#### Data shown
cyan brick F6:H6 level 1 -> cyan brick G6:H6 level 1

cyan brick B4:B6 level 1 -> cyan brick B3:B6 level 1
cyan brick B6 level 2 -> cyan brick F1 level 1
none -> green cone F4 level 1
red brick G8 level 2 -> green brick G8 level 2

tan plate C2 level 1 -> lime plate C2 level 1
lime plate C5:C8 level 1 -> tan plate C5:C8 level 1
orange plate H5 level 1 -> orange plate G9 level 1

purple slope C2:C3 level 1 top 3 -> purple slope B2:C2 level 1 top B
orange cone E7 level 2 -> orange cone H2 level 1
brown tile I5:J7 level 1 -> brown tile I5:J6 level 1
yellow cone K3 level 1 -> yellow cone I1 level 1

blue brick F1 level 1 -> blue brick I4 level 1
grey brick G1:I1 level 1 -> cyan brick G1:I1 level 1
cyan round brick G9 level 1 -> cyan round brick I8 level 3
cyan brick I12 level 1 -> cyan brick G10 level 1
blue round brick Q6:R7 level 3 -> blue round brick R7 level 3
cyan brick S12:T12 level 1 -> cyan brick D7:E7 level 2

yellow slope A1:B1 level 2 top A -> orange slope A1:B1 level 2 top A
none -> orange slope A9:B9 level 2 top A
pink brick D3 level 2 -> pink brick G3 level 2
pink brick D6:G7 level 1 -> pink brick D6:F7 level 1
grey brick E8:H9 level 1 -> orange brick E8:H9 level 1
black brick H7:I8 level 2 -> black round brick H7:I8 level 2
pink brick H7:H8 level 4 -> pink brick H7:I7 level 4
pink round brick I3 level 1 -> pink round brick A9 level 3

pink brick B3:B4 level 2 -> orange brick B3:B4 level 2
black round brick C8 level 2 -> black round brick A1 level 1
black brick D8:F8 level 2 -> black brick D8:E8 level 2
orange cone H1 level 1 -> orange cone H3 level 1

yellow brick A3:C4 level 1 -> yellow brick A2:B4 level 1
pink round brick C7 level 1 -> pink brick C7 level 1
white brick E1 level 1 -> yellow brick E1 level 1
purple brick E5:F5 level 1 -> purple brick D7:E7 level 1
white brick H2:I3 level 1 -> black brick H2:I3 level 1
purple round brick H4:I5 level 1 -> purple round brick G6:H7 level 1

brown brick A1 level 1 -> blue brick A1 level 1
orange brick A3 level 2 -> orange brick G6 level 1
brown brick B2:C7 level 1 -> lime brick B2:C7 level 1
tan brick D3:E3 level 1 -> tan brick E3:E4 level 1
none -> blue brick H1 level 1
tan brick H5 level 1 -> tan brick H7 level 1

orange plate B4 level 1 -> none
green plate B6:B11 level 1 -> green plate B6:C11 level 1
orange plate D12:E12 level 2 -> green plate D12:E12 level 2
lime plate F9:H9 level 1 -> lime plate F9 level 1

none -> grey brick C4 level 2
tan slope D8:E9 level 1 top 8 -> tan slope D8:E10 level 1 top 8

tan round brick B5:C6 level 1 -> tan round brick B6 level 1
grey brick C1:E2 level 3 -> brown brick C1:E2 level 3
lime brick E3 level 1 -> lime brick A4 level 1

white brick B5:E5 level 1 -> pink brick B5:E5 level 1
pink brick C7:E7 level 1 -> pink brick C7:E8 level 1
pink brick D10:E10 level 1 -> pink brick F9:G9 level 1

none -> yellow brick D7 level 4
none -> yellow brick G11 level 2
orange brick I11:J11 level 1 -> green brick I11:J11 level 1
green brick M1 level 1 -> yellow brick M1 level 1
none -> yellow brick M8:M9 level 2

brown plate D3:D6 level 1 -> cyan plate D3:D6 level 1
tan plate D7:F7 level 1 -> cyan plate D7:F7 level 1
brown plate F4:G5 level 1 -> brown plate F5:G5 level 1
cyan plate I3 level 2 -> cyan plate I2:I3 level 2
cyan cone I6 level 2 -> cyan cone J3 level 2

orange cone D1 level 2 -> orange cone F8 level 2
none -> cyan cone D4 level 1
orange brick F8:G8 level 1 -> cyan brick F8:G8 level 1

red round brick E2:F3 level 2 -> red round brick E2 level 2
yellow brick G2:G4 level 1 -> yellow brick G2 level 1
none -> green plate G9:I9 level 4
########
Work instruction: All that belongs in your answer is the stretch of entries above from the line with "purple brick E5:F5" through the line with "brown brick B2:C7", printed exactly.

Response area:
purple brick E5:F5 level 1 -> purple brick D7:E7 level 1
white brick H2:I3 level 1 -> black brick H2:I3 level 1
purple round brick H4:I5 level 1 -> purple round brick G6:H7 level 1

brown brick A1 level 1 -> blue brick A1 level 1
orange brick A3 level 2 -> orange brick G6 level 1
brown brick B2:C7 level 1 -> lime brick B2:C7 level 1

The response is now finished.